__Exercise directions__. Each entry should be duplicated verbatim; its pictures should not be.

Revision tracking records

-----

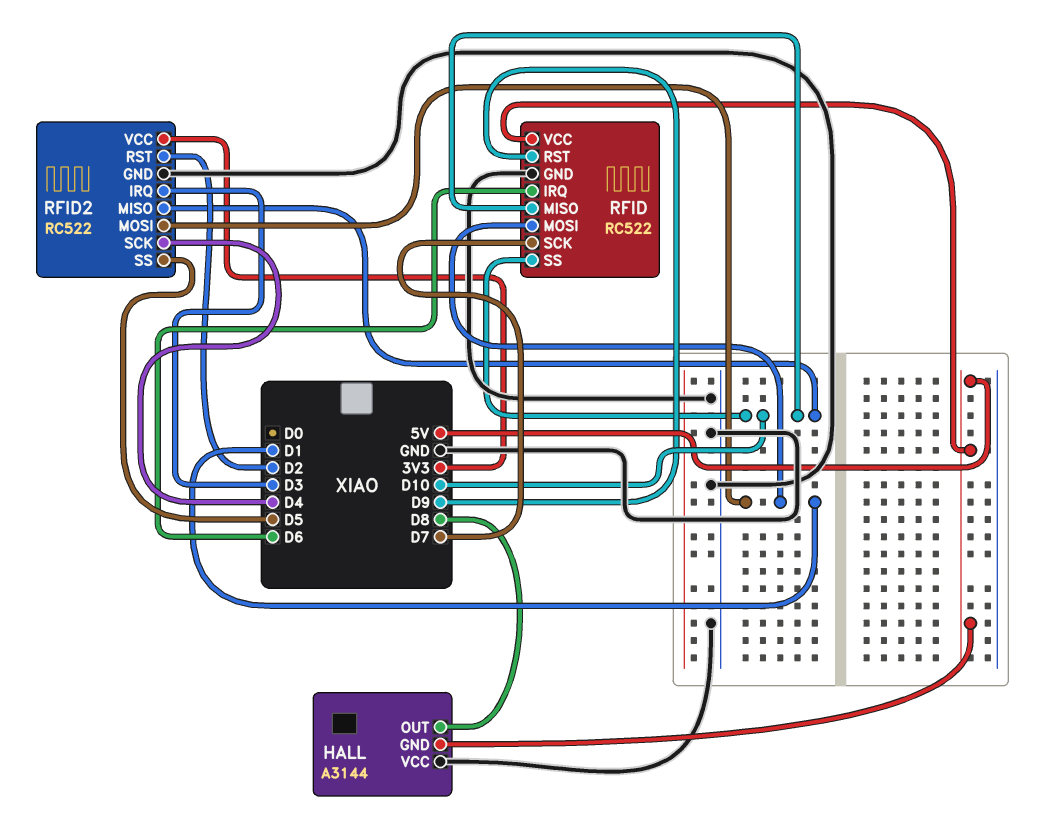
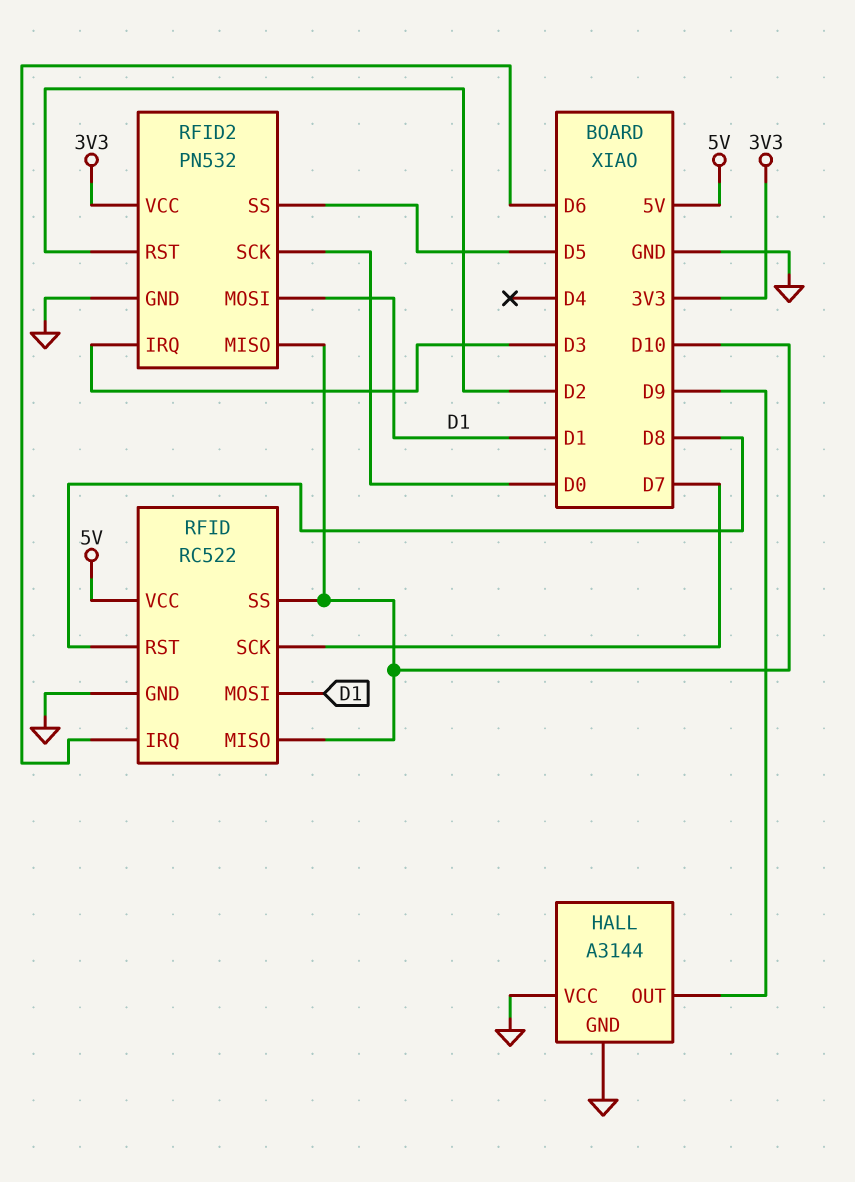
HALL pin GND: 5V -> GND
HALL pin OUT: D8 -> D9
RFID pin RST: D9 -> D8
RFID2: RC522 -> PN532
RFID2 pin SCK: D4 -> D0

-----

__Answer space__.
HALL pin GND: 5V -> GND
HALL pin OUT: D8 -> D9
RFID pin RST: D9 -> D8
RFID2: RC522 -> PN532
RFID2 pin SCK: D4 -> D0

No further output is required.